# Work required
Every line of the listing below is to be duplicated exactly, with the pictures left out.

-- -- --

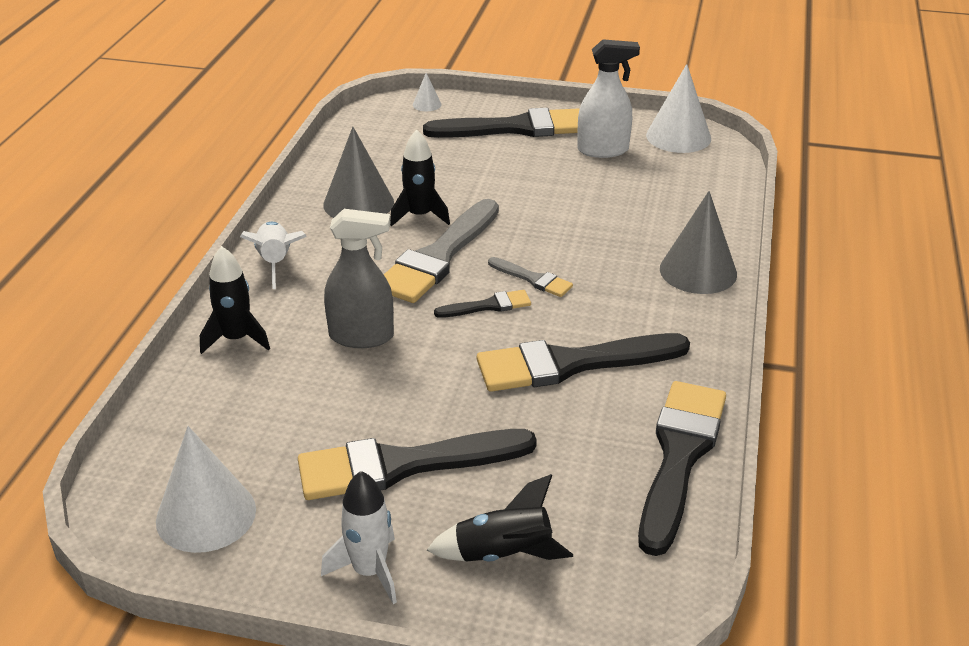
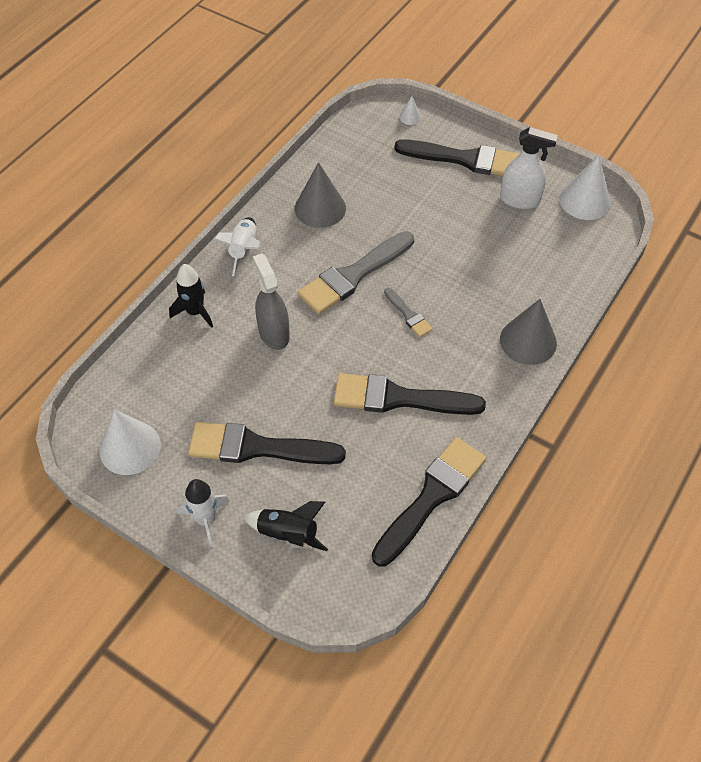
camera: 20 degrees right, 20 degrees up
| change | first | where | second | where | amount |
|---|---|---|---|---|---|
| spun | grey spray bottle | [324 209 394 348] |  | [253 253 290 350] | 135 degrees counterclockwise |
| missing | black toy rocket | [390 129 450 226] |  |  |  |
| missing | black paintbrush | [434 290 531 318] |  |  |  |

-- -- --

# Solution to the exercise
camera: 20 degrees right, 20 degrees up
| change | first | where | second | where | amount |
|---|---|---|---|---|---|
| spun | grey spray bottle | [324 209 394 348] |  | [253 253 290 350] | 135 degrees counterclockwise |
| missing | black toy rocket | [390 129 450 226] |  |  |  |
| missing | black paintbrush | [434 290 531 318] |  |  |  |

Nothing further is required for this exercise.